(TO DO): Scan the material below for every line with the string "first", and copy those lines.
·····
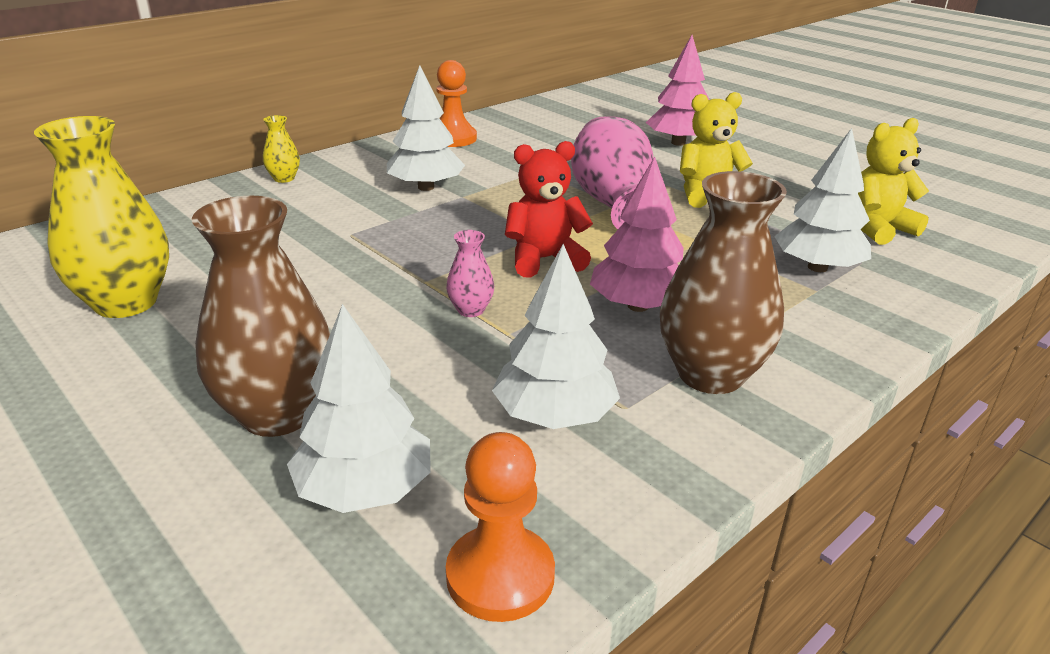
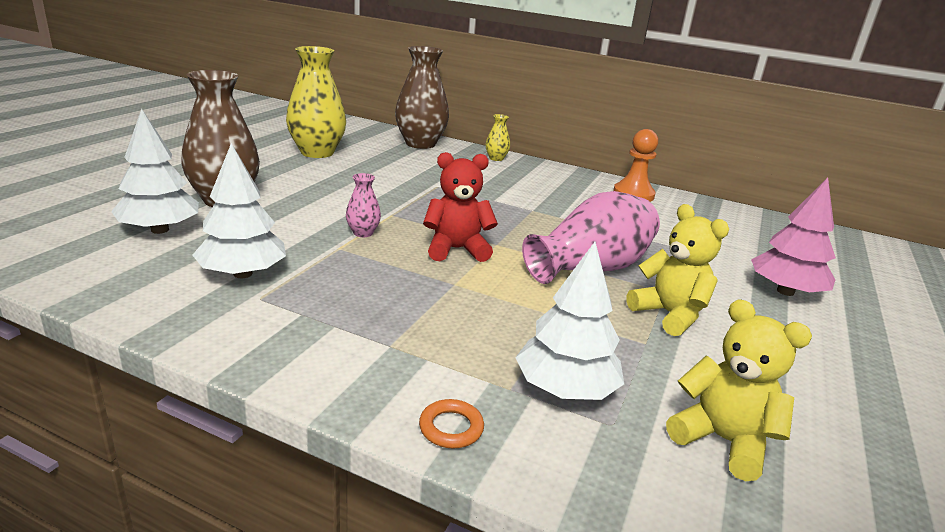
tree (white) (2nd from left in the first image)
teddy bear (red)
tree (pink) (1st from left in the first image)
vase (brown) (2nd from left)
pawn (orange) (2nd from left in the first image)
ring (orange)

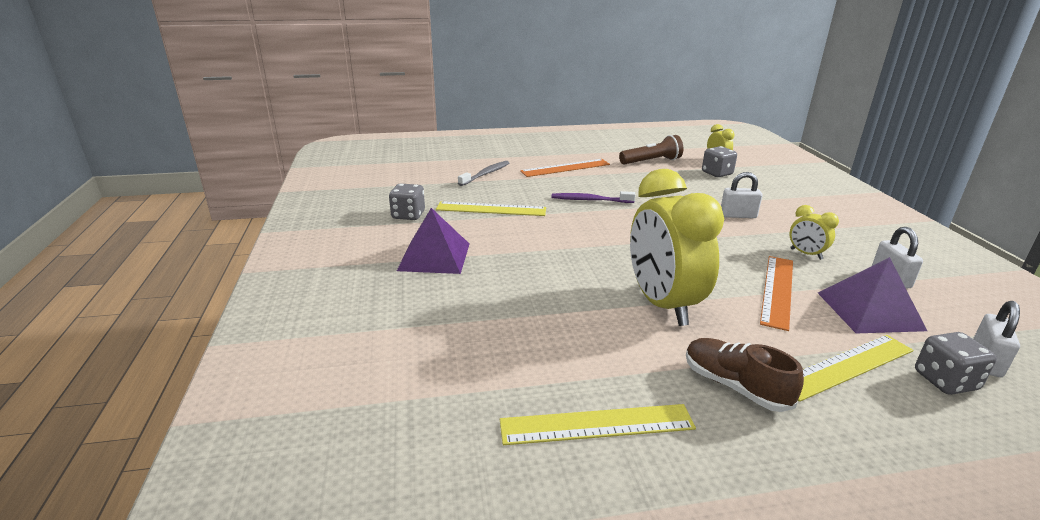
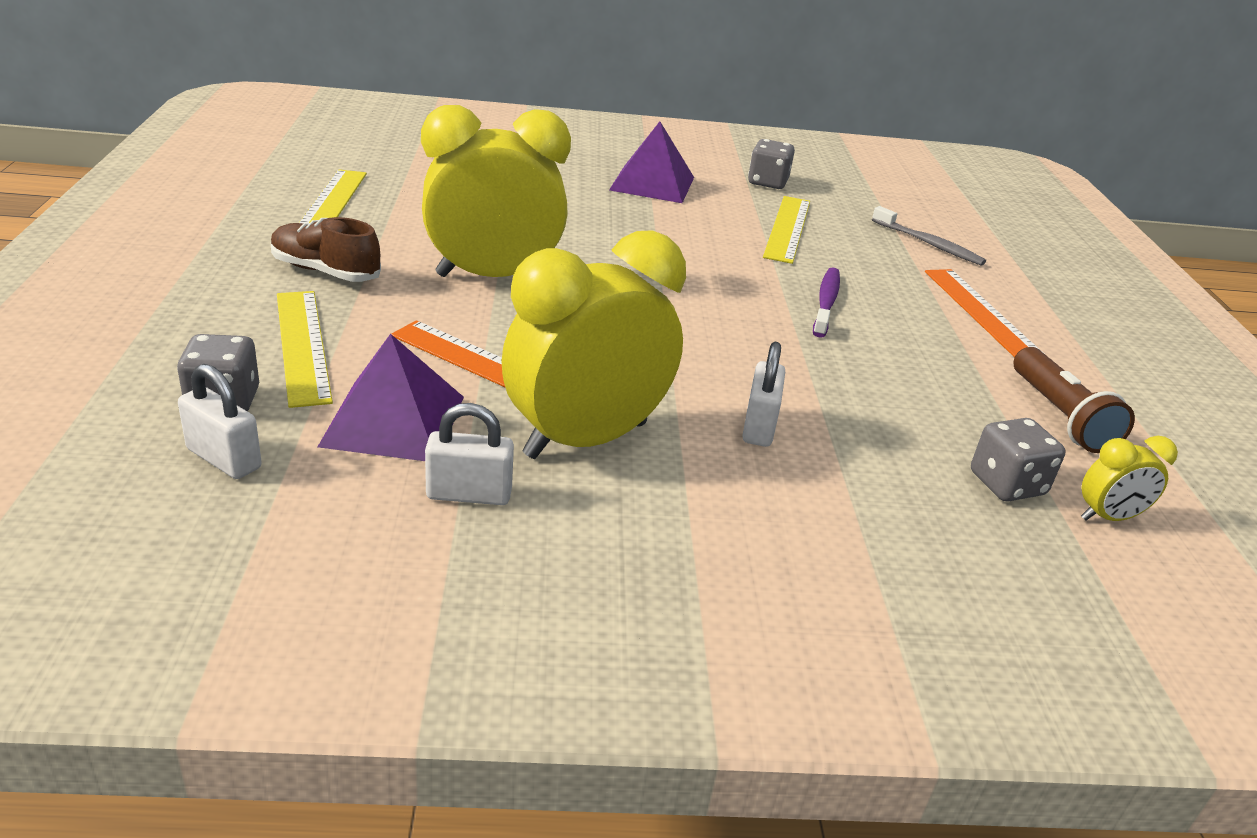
clock (yellow) (2nd from left)
shoe (brown)

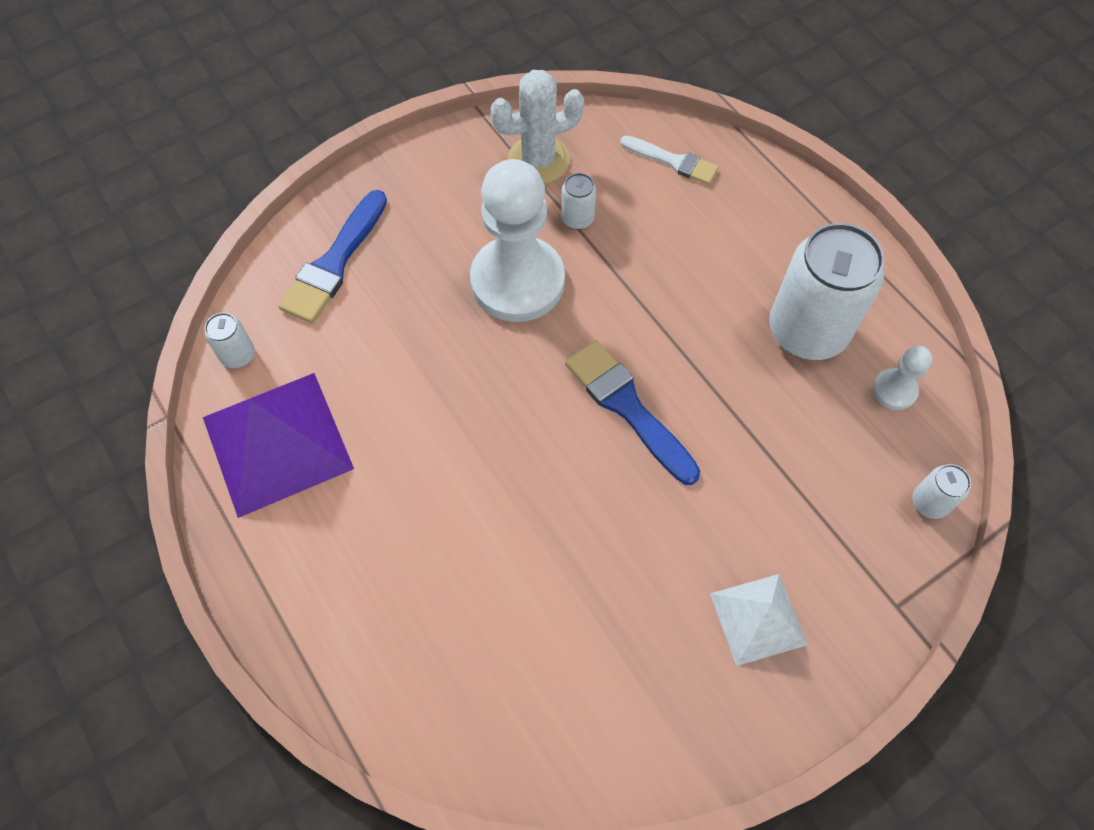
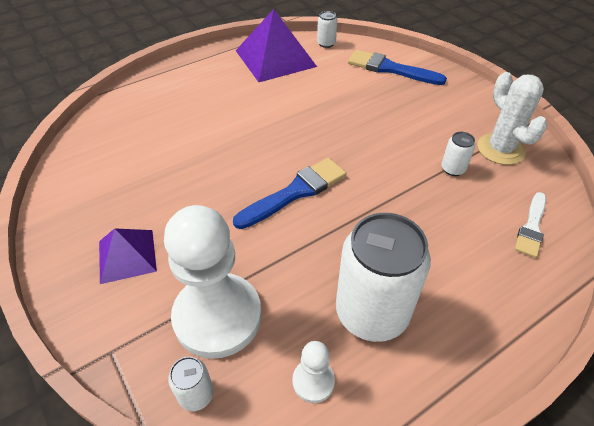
pawn (white) (1st from left)
pyramid (purple) (1st from left)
·····
(RESULT OF THIS EXERCISE):
tree (white) (2nd from left in the first image)
tree (pink) (1st from left in the first image)
pawn (orange) (2nd from left in the first image)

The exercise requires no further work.